▸ **Exercise details**
In which lines of the data does the string "Schraubenzieher" appear? Copy every one.

▸ **Data provided**
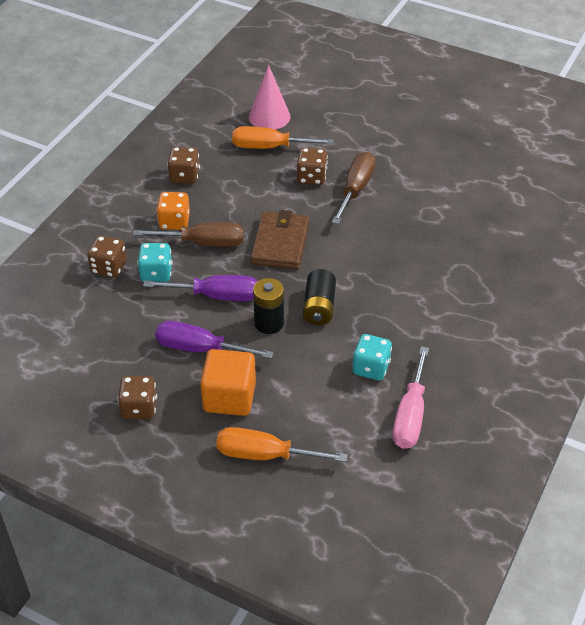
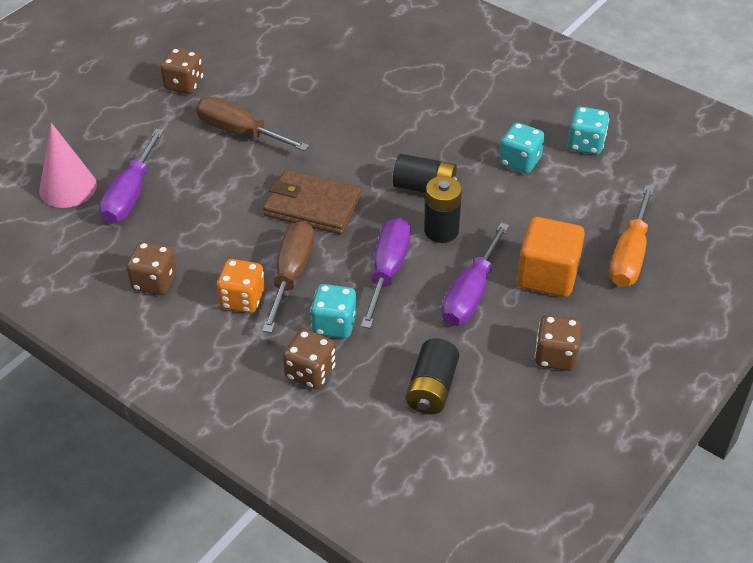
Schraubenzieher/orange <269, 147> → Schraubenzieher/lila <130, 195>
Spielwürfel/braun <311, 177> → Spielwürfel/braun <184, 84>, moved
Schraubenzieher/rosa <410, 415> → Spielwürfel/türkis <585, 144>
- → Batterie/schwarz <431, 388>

▸ **Expected answer**
Schraubenzieher/orange <269, 147> → Schraubenzieher/lila <130, 195>
Schraubenzieher/rosa <410, 415> → Spielwürfel/türkis <585, 144>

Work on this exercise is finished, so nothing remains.